» Work to be completed
Where does the word "white" show up in the records? Copy every line that holds it.

» The data

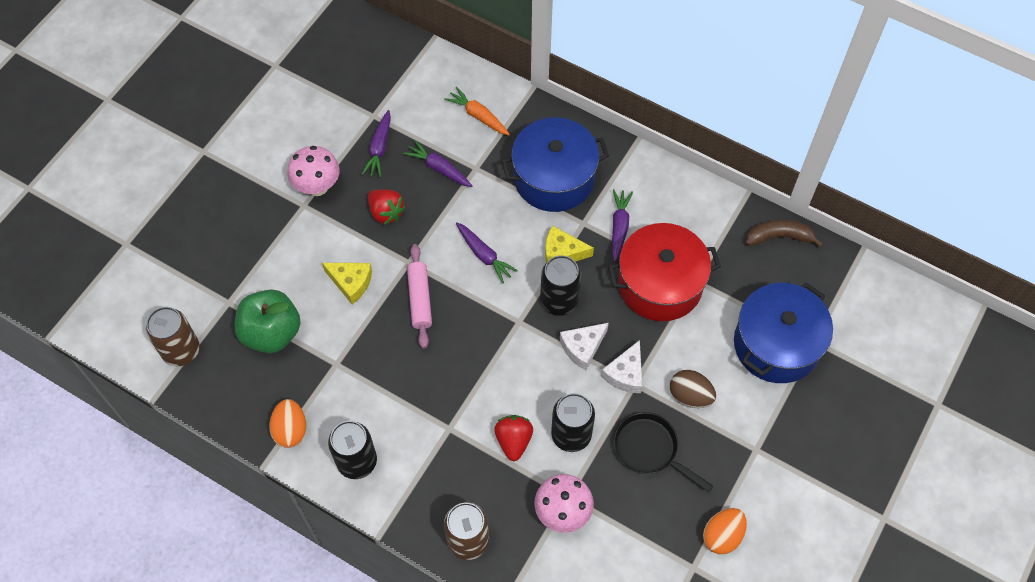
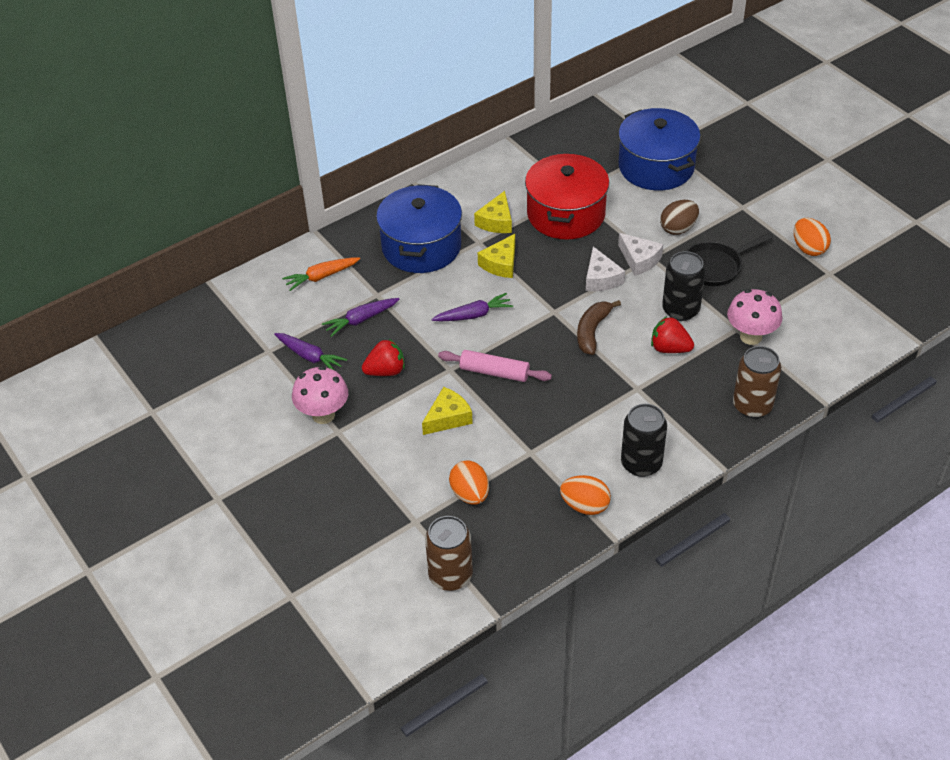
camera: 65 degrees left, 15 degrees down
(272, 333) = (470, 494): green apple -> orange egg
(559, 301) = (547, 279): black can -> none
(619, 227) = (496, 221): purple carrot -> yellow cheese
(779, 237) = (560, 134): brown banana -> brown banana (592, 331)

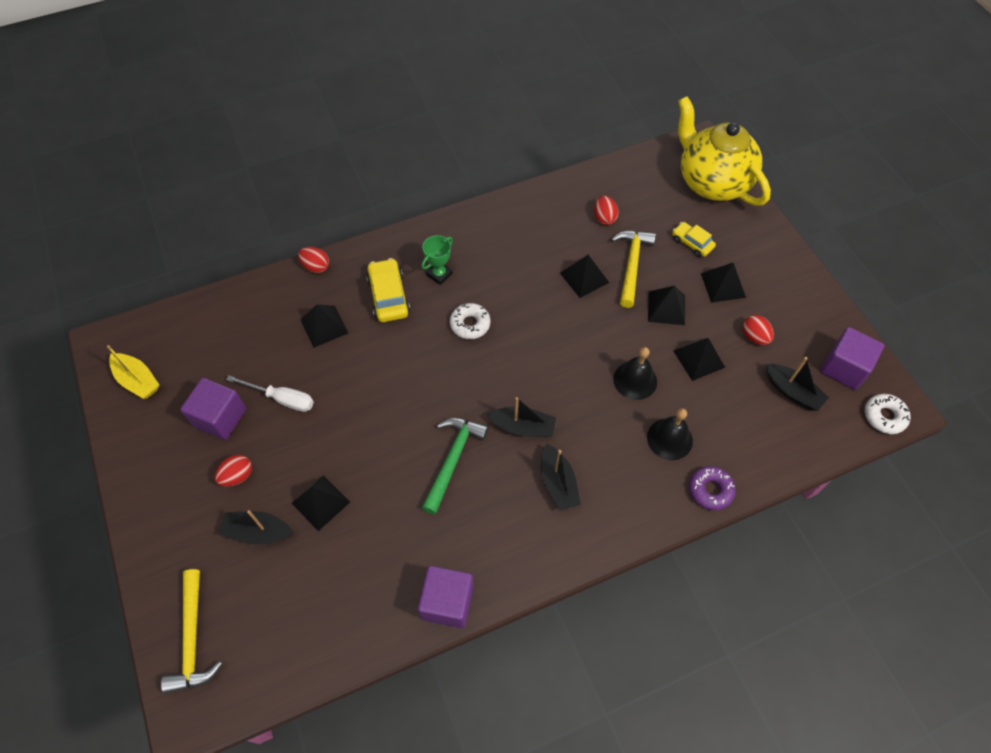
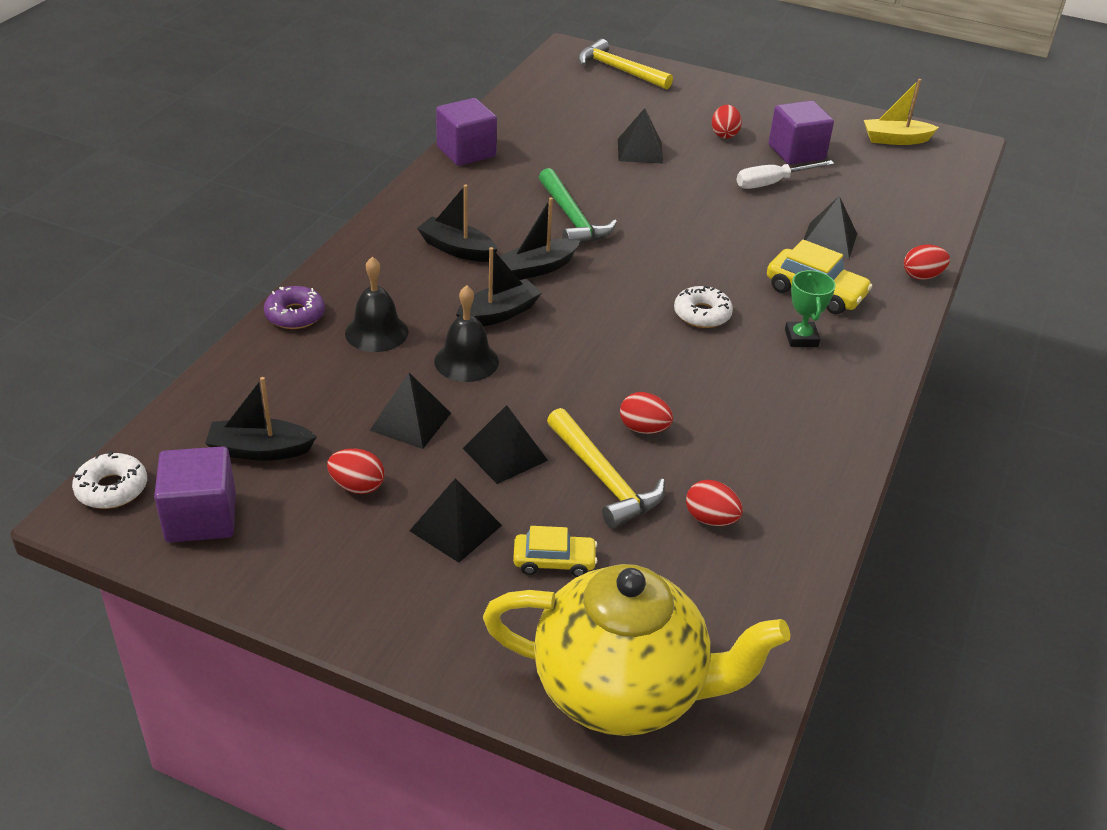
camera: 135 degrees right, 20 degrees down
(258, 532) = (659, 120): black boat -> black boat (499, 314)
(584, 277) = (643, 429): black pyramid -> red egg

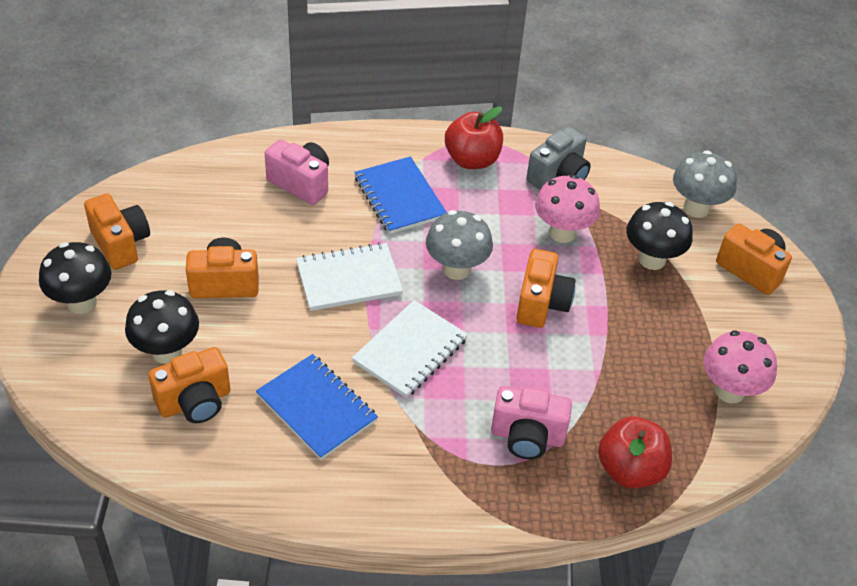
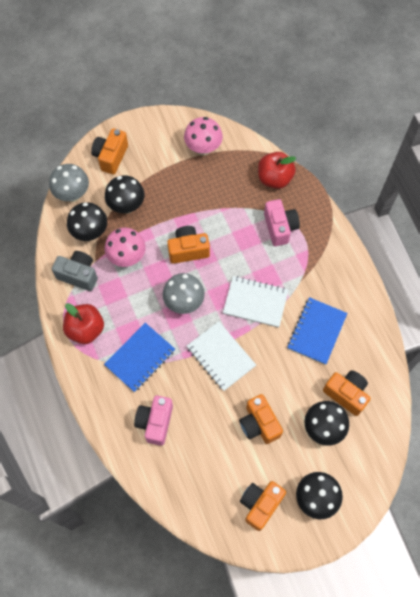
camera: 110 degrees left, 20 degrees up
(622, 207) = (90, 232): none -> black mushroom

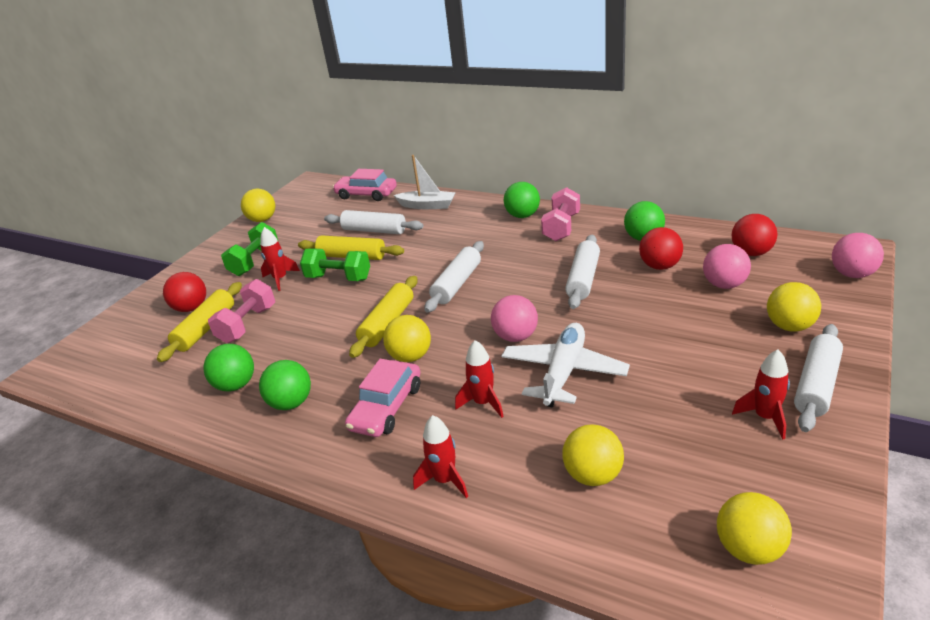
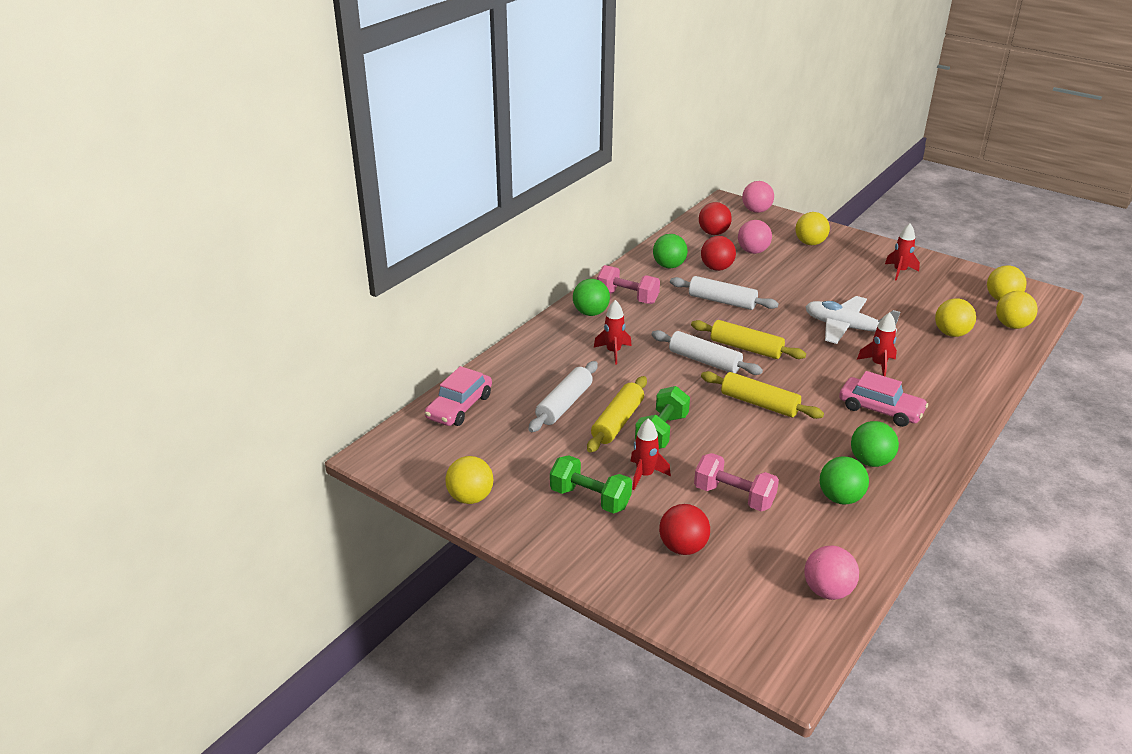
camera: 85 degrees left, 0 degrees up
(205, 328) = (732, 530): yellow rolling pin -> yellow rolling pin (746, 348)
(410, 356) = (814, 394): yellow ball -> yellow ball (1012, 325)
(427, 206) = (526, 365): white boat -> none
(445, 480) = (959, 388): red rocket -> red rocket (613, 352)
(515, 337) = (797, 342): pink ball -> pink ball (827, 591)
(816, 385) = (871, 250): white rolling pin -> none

» Completed task
(427, 206) = (526, 365): white boat -> none
(816, 385) = (871, 250): white rolling pin -> none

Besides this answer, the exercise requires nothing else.